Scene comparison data
= Beginning of Section =

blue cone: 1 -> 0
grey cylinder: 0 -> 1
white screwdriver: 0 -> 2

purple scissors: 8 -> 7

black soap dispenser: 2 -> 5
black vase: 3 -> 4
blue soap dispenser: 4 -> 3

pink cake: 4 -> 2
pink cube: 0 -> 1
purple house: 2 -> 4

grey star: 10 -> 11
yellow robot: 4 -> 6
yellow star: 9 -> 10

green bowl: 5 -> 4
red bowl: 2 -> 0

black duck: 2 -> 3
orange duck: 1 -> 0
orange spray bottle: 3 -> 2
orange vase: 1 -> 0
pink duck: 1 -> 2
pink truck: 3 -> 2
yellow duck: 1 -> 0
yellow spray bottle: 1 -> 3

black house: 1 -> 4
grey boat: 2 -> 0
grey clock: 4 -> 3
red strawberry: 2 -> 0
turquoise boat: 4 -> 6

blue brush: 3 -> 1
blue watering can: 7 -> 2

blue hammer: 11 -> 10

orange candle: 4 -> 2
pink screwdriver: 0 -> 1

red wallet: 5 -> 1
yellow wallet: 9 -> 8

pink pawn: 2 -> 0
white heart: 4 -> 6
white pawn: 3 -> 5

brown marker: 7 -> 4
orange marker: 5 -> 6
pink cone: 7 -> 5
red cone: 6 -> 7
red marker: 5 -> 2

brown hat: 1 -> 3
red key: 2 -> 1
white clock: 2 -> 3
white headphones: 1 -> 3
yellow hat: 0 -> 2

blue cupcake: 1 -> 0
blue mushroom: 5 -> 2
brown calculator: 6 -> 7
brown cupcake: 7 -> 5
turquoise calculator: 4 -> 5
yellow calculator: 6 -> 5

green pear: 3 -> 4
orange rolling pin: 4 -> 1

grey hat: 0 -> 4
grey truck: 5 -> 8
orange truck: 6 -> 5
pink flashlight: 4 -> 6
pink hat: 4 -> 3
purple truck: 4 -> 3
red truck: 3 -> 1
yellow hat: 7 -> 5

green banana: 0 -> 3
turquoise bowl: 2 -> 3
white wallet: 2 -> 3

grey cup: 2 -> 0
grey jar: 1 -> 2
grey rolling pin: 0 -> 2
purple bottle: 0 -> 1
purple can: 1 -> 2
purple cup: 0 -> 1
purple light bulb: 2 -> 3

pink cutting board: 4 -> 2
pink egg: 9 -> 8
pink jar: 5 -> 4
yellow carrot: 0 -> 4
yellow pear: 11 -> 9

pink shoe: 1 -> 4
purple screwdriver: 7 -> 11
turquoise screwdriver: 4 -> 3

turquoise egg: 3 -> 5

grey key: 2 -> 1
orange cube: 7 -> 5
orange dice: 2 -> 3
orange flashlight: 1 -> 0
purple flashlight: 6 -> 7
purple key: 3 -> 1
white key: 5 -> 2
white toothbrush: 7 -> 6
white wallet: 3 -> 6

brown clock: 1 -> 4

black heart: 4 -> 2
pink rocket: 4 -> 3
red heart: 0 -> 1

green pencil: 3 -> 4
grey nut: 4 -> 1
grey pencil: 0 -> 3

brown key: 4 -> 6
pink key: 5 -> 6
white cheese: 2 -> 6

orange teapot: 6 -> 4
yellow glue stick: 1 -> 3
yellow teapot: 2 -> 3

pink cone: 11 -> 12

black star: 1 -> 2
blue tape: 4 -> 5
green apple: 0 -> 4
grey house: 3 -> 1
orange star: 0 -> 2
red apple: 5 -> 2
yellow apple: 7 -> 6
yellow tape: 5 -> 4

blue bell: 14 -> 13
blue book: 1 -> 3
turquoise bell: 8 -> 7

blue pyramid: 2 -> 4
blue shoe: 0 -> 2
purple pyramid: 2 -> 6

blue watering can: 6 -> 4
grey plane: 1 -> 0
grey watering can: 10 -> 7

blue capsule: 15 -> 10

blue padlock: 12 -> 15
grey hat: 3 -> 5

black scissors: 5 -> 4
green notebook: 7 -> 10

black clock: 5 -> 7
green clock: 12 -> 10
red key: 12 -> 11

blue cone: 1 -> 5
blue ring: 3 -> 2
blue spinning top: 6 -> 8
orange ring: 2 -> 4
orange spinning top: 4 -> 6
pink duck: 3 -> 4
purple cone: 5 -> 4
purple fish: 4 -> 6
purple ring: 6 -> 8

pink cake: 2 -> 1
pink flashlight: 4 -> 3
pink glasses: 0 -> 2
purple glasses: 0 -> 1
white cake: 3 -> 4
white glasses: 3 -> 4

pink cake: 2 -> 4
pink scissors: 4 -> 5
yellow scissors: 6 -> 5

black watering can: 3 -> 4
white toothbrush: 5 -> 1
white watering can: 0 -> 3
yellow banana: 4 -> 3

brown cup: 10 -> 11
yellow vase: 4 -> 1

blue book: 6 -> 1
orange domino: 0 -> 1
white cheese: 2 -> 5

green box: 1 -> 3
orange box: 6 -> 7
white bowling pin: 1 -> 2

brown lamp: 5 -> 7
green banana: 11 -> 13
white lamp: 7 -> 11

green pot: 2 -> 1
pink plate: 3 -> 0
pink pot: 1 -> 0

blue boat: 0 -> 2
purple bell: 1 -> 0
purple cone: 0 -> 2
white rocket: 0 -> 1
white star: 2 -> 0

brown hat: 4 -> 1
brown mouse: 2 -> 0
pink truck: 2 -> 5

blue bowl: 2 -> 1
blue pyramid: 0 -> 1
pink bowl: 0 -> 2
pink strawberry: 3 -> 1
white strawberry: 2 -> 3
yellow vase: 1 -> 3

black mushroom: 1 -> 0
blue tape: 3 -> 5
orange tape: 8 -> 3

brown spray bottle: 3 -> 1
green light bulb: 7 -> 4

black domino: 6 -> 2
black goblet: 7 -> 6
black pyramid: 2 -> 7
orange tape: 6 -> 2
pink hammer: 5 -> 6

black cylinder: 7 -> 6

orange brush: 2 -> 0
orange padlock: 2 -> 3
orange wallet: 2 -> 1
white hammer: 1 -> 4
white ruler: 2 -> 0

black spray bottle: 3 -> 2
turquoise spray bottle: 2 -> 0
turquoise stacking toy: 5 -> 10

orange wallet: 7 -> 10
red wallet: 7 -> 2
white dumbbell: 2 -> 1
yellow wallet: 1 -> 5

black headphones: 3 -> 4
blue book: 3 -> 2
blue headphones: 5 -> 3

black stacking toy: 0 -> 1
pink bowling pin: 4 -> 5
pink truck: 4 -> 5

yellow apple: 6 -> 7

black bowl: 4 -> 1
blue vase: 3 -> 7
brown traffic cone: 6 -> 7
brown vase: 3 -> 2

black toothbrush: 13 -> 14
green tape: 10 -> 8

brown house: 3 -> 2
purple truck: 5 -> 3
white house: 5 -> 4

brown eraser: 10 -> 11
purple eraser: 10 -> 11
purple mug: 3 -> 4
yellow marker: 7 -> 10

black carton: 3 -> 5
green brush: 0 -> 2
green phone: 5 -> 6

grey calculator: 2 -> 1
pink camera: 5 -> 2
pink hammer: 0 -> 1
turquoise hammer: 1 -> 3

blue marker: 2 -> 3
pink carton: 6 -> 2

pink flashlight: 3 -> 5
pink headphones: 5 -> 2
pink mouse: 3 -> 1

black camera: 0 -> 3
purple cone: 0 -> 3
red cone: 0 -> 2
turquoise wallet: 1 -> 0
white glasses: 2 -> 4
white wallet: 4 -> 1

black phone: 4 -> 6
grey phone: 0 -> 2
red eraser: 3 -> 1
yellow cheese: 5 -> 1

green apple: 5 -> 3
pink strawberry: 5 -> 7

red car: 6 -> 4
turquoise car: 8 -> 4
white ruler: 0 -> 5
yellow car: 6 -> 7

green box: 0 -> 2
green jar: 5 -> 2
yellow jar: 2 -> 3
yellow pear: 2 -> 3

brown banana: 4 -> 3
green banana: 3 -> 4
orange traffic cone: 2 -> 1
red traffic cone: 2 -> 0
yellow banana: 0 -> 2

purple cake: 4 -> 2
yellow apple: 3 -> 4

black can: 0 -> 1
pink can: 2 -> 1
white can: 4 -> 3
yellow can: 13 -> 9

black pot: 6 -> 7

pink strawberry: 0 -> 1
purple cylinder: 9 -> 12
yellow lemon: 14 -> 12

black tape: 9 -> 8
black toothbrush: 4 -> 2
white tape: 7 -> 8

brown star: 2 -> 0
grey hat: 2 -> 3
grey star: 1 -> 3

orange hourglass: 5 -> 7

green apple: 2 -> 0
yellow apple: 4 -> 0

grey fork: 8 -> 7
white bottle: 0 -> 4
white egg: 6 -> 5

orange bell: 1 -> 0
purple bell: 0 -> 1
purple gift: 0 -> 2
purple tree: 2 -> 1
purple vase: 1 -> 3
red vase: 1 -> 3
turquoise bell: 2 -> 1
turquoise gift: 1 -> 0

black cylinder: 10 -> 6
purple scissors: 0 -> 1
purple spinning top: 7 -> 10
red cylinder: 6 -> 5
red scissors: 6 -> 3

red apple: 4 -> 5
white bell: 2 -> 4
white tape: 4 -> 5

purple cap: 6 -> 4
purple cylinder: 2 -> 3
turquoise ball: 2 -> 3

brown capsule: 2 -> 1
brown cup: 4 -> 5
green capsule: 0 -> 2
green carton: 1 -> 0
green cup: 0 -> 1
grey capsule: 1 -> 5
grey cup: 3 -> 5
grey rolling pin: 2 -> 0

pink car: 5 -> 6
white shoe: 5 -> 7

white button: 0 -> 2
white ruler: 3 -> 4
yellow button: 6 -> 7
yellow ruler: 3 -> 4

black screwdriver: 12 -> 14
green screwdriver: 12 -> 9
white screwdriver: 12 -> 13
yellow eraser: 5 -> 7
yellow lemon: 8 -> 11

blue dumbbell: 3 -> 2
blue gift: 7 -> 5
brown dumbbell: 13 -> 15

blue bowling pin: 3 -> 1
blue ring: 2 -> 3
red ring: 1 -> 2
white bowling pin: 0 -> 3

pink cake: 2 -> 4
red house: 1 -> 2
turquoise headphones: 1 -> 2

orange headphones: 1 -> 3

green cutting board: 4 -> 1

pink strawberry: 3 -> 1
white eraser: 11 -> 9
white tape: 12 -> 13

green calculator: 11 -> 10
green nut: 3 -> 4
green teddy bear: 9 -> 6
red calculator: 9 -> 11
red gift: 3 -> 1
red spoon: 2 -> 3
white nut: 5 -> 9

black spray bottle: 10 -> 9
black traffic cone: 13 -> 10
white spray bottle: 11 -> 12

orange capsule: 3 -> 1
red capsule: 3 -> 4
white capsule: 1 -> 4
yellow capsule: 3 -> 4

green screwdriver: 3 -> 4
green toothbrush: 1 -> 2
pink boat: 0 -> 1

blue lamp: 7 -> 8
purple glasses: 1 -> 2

= End of Section =

EXERCISE DESCRIPTION =
Looking back over the records above, in how many lines does the word "capsule" occur? Give the number alone.

RESULT =
8